- Aim of the task: Please list all lines of the material below in which the string "right" occurs.

- Supplied entries:
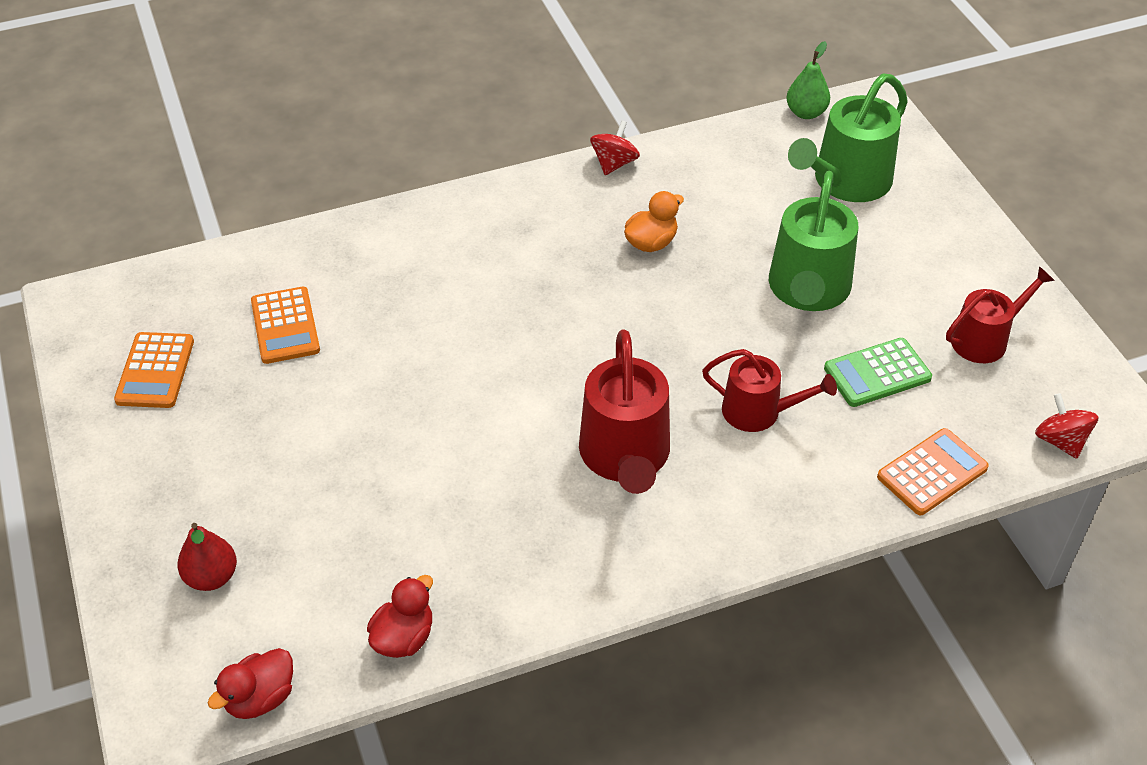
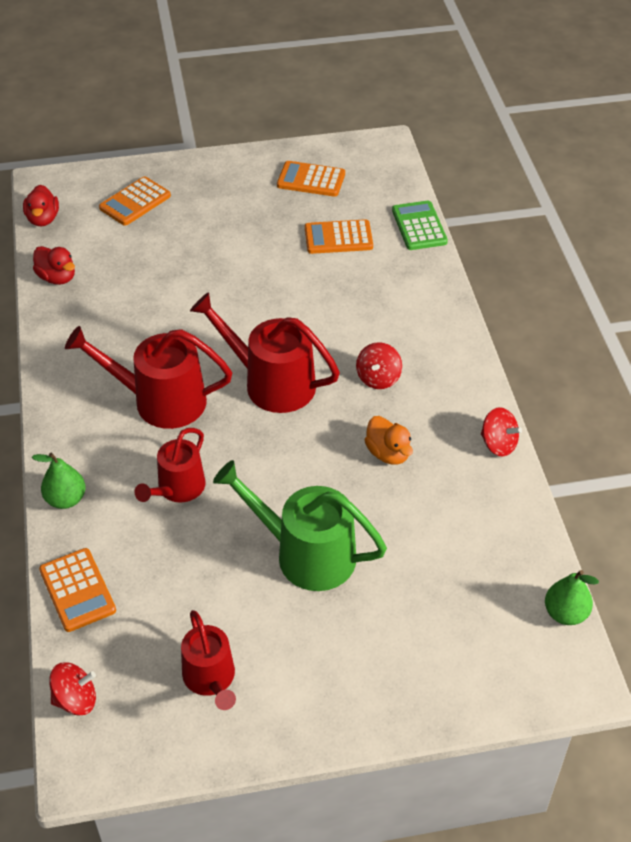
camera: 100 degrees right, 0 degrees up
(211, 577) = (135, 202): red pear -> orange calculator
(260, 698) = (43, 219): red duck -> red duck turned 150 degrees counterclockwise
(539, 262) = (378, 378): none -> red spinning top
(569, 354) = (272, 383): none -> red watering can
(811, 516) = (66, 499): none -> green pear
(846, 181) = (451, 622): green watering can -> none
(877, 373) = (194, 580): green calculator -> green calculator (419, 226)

--

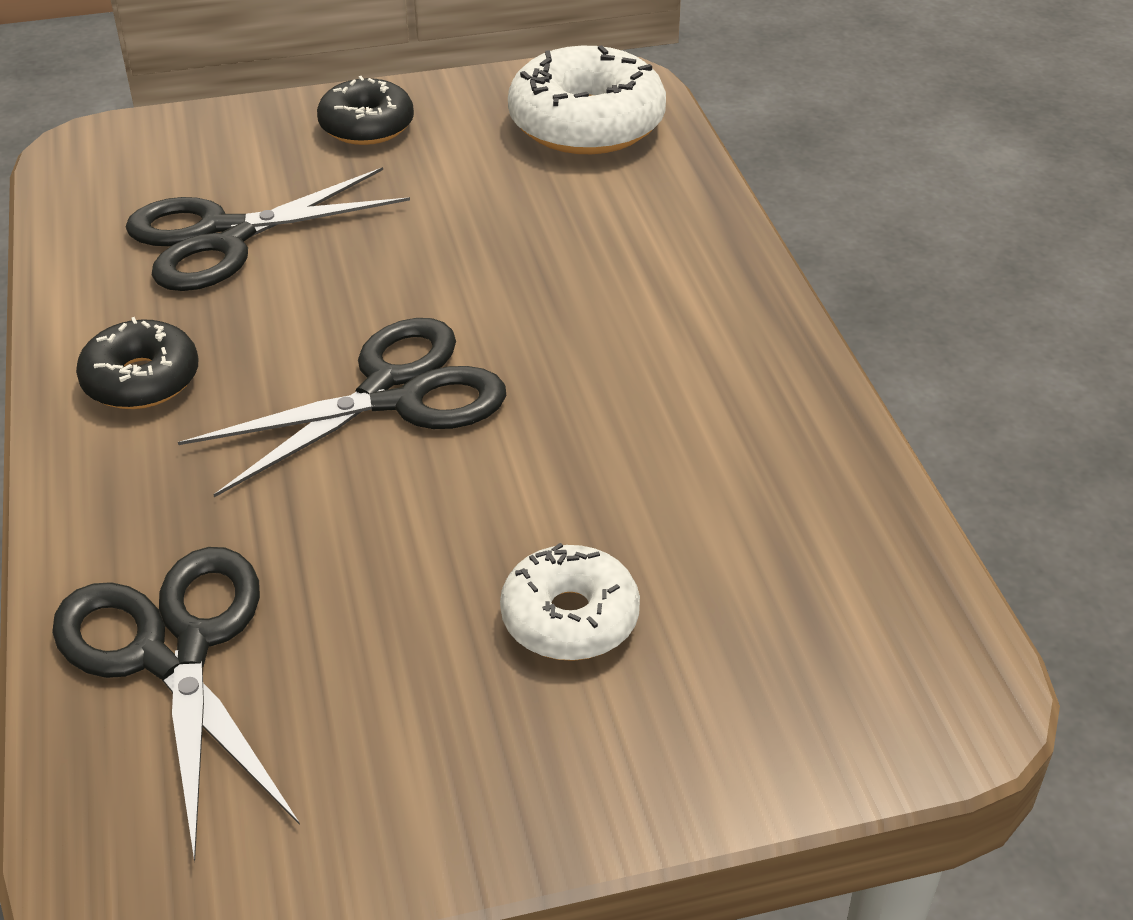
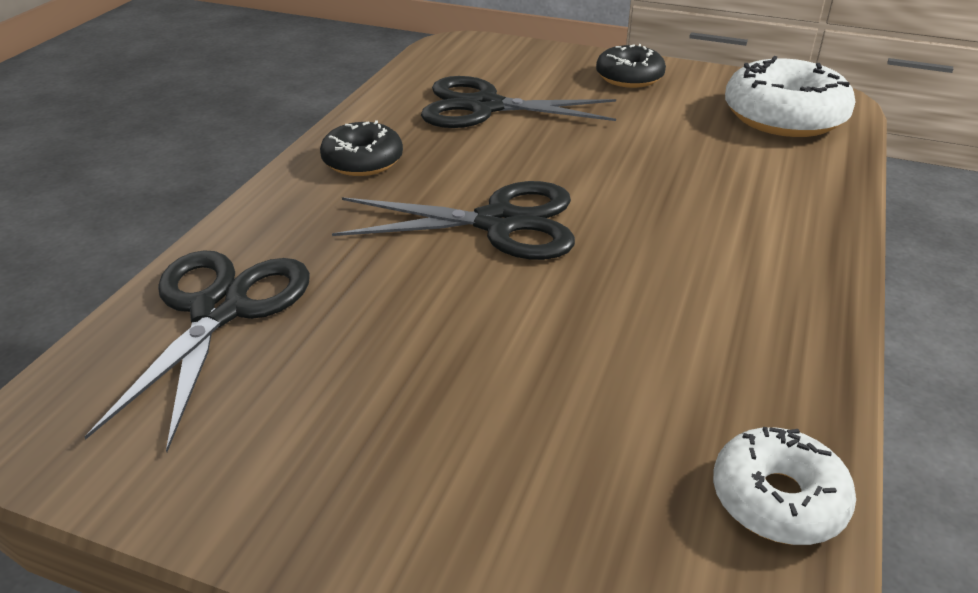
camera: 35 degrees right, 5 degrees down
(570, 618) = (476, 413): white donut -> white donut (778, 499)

- Reply:
camera: 100 degrees right, 0 degrees up
camera: 35 degrees right, 5 degrees down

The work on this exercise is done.